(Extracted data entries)

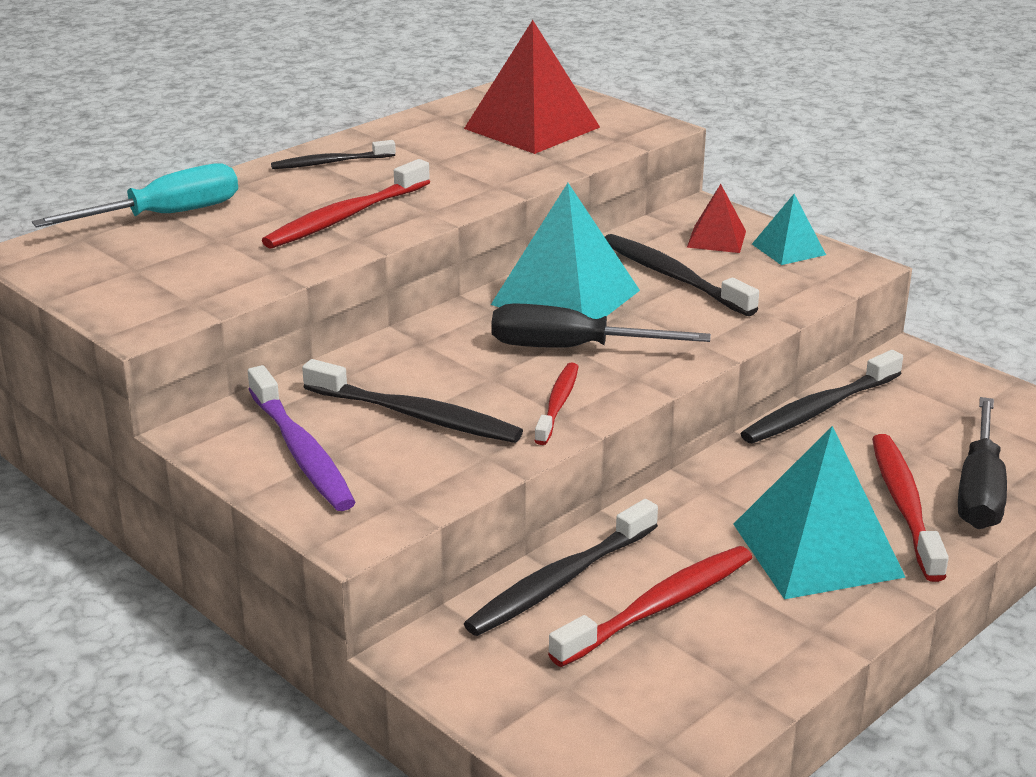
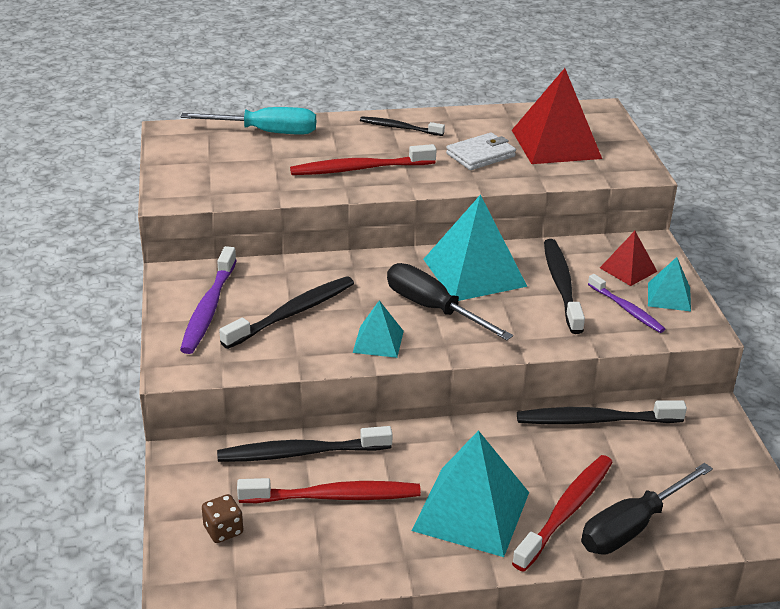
camera: 35 degrees right, 5 degrees up
black toothbrush [302,359,523,443] -> black toothbrush turned 105 degrees counterclockwise [219,276,354,349]
red toothbrush [534,363,579,445] -> turquoise pyramid [353,300,404,358]
none -> brown dice [202,494,243,543]
none -> white wallet [446,133,516,170]
none -> purple toothbrush [588,274,665,333]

== Task objective ==
Return the data above unchanged. Pictures are not part of the copy.

== Answer box ==
camera: 35 degrees right, 5 degrees up
black toothbrush [302,359,523,443] -> black toothbrush turned 105 degrees counterclockwise [219,276,354,349]
red toothbrush [534,363,579,445] -> turquoise pyramid [353,300,404,358]
none -> brown dice [202,494,243,543]
none -> white wallet [446,133,516,170]
none -> purple toothbrush [588,274,665,333]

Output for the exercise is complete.